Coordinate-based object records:
--- --- ---

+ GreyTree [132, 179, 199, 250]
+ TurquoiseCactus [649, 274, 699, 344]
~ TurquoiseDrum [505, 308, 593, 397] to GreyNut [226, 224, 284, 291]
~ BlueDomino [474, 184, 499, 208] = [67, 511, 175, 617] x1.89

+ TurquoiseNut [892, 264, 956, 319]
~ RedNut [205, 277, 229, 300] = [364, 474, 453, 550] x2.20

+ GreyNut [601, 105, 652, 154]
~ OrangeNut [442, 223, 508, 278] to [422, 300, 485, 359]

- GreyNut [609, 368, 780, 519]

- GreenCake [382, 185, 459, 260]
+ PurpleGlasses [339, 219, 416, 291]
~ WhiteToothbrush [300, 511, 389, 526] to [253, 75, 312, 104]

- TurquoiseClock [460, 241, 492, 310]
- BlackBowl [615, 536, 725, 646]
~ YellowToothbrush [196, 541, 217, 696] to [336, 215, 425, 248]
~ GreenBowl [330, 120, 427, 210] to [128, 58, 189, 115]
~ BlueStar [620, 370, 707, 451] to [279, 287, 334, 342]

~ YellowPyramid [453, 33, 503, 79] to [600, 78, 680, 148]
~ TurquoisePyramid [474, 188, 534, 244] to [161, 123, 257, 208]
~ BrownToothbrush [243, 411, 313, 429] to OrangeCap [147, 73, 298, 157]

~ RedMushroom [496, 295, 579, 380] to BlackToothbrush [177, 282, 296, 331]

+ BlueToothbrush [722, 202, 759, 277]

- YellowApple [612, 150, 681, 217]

--- --- ---

Your assignment:
Set down the records above once more, exactly as they stand.

Your solution:
+ GreyTree [132, 179, 199, 250]
+ TurquoiseCactus [649, 274, 699, 344]
~ TurquoiseDrum [505, 308, 593, 397] to GreyNut [226, 224, 284, 291]
~ BlueDomino [474, 184, 499, 208] = [67, 511, 175, 617] x1.89

+ TurquoiseNut [892, 264, 956, 319]
~ RedNut [205, 277, 229, 300] = [364, 474, 453, 550] x2.20

+ GreyNut [601, 105, 652, 154]
~ OrangeNut [442, 223, 508, 278] to [422, 300, 485, 359]

- GreyNut [609, 368, 780, 519]

- GreenCake [382, 185, 459, 260]
+ PurpleGlasses [339, 219, 416, 291]
~ WhiteToothbrush [300, 511, 389, 526] to [253, 75, 312, 104]

- TurquoiseClock [460, 241, 492, 310]
- BlackBowl [615, 536, 725, 646]
~ YellowToothbrush [196, 541, 217, 696] to [336, 215, 425, 248]
~ GreenBowl [330, 120, 427, 210] to [128, 58, 189, 115]
~ BlueStar [620, 370, 707, 451] to [279, 287, 334, 342]

~ YellowPyramid [453, 33, 503, 79] to [600, 78, 680, 148]
~ TurquoisePyramid [474, 188, 534, 244] to [161, 123, 257, 208]
~ BrownToothbrush [243, 411, 313, 429] to OrangeCap [147, 73, 298, 157]

~ RedMushroom [496, 295, 579, 380] to BlackToothbrush [177, 282, 296, 331]

+ BlueToothbrush [722, 202, 759, 277]

- YellowApple [612, 150, 681, 217]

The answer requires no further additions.